:: Assignment ::
The answer must reproduce all of the data below exactly and contain no images.
--- START ---
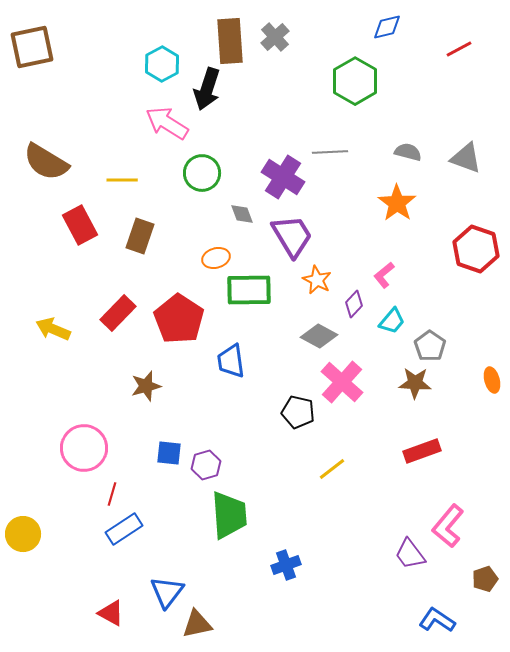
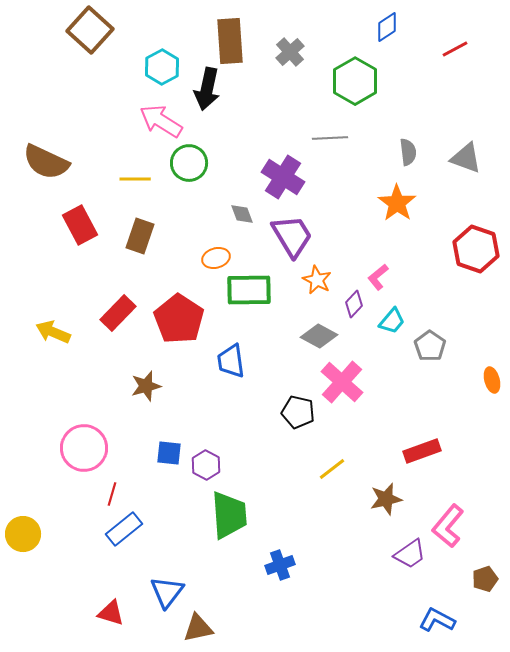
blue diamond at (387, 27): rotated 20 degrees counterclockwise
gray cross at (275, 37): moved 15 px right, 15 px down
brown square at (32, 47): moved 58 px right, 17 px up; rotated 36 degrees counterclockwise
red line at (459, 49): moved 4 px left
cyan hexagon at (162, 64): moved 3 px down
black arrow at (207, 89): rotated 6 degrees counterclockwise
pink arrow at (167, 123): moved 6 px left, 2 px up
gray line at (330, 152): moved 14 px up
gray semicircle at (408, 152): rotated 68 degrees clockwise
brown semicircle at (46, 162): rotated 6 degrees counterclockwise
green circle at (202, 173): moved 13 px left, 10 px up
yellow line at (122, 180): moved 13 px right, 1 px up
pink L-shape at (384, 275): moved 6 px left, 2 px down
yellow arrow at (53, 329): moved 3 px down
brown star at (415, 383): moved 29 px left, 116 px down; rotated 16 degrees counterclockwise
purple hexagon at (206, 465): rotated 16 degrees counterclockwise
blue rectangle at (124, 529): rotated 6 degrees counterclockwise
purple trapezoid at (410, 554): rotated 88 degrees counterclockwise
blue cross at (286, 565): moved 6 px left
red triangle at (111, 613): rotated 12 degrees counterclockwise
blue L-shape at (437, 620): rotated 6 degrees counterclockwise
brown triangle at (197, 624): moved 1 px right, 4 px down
--- END ---
:: Completed task ::
blue diamond at (387, 27): rotated 20 degrees counterclockwise
gray cross at (275, 37): moved 15 px right, 15 px down
brown square at (32, 47): moved 58 px right, 17 px up; rotated 36 degrees counterclockwise
red line at (459, 49): moved 4 px left
cyan hexagon at (162, 64): moved 3 px down
black arrow at (207, 89): rotated 6 degrees counterclockwise
pink arrow at (167, 123): moved 6 px left, 2 px up
gray line at (330, 152): moved 14 px up
gray semicircle at (408, 152): rotated 68 degrees clockwise
brown semicircle at (46, 162): rotated 6 degrees counterclockwise
green circle at (202, 173): moved 13 px left, 10 px up
yellow line at (122, 180): moved 13 px right, 1 px up
pink L-shape at (384, 275): moved 6 px left, 2 px down
yellow arrow at (53, 329): moved 3 px down
brown star at (415, 383): moved 29 px left, 116 px down; rotated 16 degrees counterclockwise
purple hexagon at (206, 465): rotated 16 degrees counterclockwise
blue rectangle at (124, 529): rotated 6 degrees counterclockwise
purple trapezoid at (410, 554): rotated 88 degrees counterclockwise
blue cross at (286, 565): moved 6 px left
red triangle at (111, 613): rotated 12 degrees counterclockwise
blue L-shape at (437, 620): rotated 6 degrees counterclockwise
brown triangle at (197, 624): moved 1 px right, 4 px down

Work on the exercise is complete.